Pull out every line in the records below that contains the string "Tromba".

## BEGIN Data extract

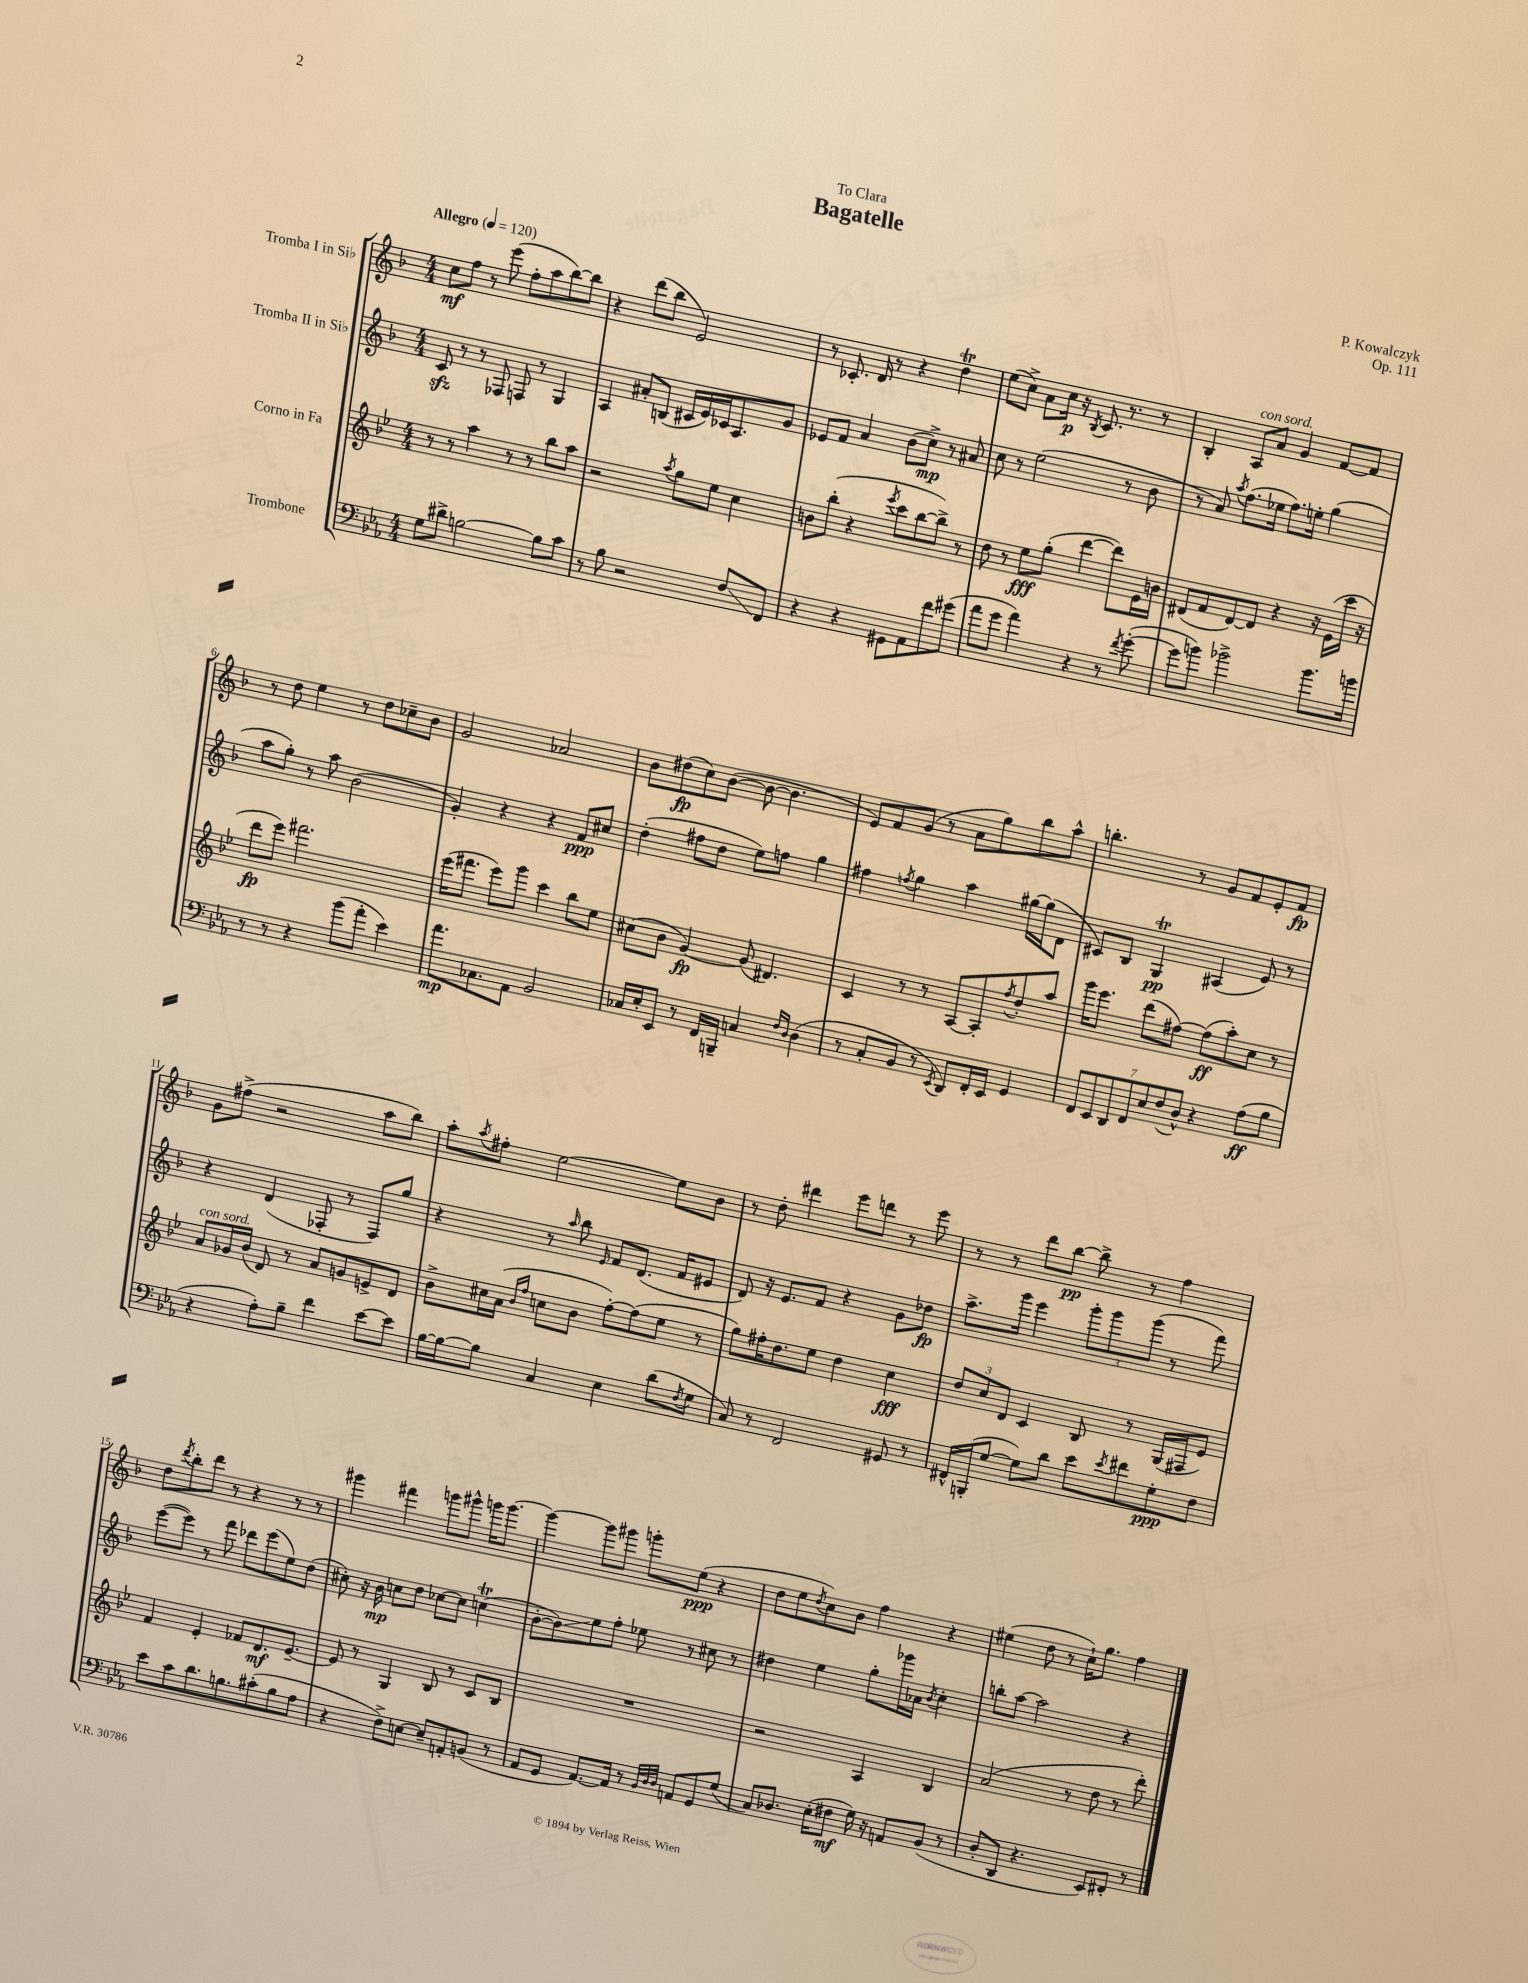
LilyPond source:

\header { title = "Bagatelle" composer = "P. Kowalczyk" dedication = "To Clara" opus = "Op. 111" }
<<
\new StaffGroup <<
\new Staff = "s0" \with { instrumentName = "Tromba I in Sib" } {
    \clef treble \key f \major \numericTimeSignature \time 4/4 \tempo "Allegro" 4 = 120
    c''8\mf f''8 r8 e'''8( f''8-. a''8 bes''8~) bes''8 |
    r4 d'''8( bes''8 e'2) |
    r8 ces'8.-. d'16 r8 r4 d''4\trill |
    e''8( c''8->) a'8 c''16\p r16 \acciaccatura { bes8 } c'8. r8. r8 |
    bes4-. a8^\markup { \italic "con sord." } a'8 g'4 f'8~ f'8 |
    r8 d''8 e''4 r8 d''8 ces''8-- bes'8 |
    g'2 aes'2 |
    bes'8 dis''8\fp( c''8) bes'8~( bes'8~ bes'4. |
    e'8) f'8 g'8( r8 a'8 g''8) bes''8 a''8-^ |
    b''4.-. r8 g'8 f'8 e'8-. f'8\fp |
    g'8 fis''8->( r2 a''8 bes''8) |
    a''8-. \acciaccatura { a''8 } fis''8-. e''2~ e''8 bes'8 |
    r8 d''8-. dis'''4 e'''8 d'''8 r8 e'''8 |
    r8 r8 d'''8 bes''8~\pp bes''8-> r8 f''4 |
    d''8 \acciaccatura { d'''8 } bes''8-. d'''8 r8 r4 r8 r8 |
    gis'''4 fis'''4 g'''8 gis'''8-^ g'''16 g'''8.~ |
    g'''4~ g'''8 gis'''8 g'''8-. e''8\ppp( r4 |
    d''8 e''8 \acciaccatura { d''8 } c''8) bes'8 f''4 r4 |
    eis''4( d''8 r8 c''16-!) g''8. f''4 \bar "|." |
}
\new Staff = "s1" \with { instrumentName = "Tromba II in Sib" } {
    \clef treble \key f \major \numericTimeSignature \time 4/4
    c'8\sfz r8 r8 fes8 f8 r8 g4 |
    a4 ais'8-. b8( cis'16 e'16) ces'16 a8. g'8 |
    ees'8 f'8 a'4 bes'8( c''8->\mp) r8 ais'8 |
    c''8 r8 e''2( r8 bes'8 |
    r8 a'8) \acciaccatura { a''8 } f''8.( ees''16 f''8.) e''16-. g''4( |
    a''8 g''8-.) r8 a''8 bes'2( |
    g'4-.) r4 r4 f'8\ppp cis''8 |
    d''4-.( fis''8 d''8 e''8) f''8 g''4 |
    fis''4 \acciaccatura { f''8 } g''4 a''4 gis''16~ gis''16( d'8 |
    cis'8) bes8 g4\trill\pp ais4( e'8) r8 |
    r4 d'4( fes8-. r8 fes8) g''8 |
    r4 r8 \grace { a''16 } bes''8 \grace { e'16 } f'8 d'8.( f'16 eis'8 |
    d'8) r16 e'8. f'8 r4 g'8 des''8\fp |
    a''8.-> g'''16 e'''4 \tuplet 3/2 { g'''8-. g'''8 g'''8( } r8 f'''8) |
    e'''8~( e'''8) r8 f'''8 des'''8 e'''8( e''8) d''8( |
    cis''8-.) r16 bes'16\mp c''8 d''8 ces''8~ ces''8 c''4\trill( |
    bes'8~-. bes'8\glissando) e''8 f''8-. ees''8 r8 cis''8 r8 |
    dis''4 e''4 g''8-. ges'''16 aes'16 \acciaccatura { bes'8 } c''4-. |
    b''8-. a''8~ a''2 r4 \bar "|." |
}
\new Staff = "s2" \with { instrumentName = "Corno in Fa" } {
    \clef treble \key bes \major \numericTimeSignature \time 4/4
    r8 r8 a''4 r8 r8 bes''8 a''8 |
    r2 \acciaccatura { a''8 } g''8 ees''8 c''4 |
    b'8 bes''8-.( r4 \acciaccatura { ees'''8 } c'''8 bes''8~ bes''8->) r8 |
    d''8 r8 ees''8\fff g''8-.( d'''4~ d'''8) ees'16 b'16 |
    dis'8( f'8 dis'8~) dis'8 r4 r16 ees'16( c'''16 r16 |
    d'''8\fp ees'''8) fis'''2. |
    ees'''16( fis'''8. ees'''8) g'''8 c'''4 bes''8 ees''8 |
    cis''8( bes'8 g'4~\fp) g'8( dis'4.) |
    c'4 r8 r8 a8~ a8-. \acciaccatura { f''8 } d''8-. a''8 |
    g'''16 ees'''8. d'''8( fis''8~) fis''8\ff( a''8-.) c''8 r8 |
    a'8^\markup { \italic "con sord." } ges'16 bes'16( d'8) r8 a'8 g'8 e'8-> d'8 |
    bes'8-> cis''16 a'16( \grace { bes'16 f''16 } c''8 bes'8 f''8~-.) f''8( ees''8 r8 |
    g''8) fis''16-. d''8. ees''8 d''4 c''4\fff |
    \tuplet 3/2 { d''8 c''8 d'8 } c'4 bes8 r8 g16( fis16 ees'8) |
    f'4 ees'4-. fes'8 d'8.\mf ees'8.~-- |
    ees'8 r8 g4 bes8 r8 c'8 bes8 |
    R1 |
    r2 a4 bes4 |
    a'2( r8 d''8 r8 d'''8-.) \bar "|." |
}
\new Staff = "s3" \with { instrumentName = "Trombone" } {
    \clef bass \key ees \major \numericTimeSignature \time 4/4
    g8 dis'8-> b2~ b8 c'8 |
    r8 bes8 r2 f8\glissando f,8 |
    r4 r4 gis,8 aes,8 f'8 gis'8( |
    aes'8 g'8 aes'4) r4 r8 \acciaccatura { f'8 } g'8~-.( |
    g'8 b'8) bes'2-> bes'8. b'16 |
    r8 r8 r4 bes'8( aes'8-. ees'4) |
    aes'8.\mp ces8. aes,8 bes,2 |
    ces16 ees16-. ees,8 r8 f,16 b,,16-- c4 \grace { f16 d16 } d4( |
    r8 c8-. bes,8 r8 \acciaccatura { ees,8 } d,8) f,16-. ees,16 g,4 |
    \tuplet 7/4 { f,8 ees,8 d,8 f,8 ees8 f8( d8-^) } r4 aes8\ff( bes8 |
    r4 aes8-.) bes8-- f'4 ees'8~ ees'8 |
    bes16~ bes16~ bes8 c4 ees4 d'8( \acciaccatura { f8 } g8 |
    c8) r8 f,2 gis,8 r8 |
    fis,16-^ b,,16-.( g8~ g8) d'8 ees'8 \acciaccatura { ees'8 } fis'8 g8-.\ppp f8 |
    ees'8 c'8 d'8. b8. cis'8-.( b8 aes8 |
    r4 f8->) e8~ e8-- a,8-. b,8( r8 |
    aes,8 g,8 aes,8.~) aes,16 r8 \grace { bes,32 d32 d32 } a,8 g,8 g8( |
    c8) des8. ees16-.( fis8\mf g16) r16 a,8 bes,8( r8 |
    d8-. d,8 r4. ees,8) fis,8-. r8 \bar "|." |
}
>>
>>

## END Data extract

== Full response ==
\new Staff = "s0" \with { instrumentName = "Tromba I in Sib" } {
\new Staff = "s1" \with { instrumentName = "Tromba II in Sib" } {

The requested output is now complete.